Each entry below is to be written out exactly, and the pictures are to be left out.

***** DATA SUPPLIED *****

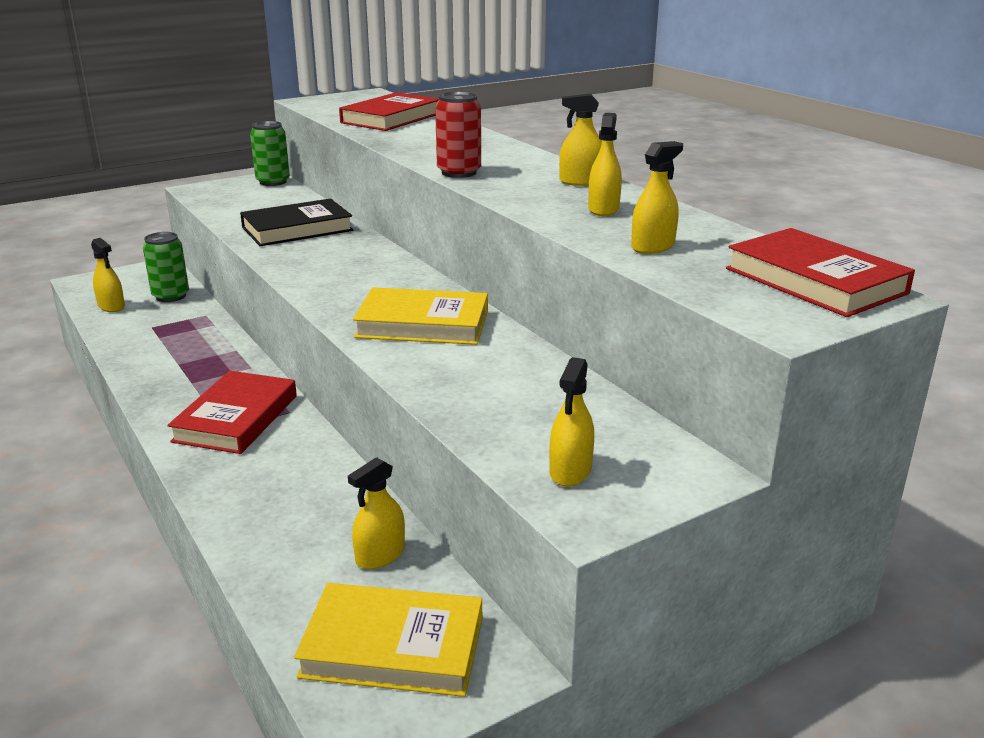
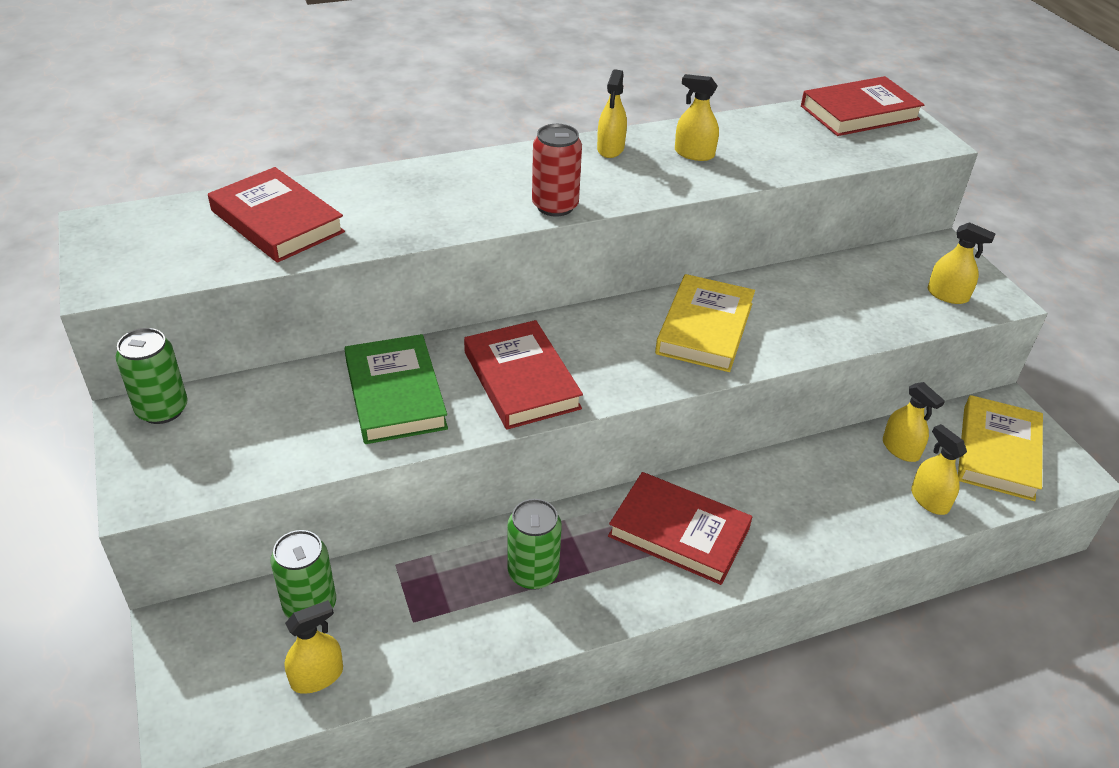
camera: 80 degrees left, 15 degrees up
black book [240,198,353,246] -> green book [344,334,448,444]
yellow spray bottle [631,141,683,254] -> yellow spray bottle moved to [911,424,967,515]
none -> red book [464,320,583,430]
none -> green can [507,499,562,590]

*****

**COMPLETED TASK**
camera: 80 degrees left, 15 degrees up
black book [240,198,353,246] -> green book [344,334,448,444]
yellow spray bottle [631,141,683,254] -> yellow spray bottle moved to [911,424,967,515]
none -> red book [464,320,583,430]
none -> green can [507,499,562,590]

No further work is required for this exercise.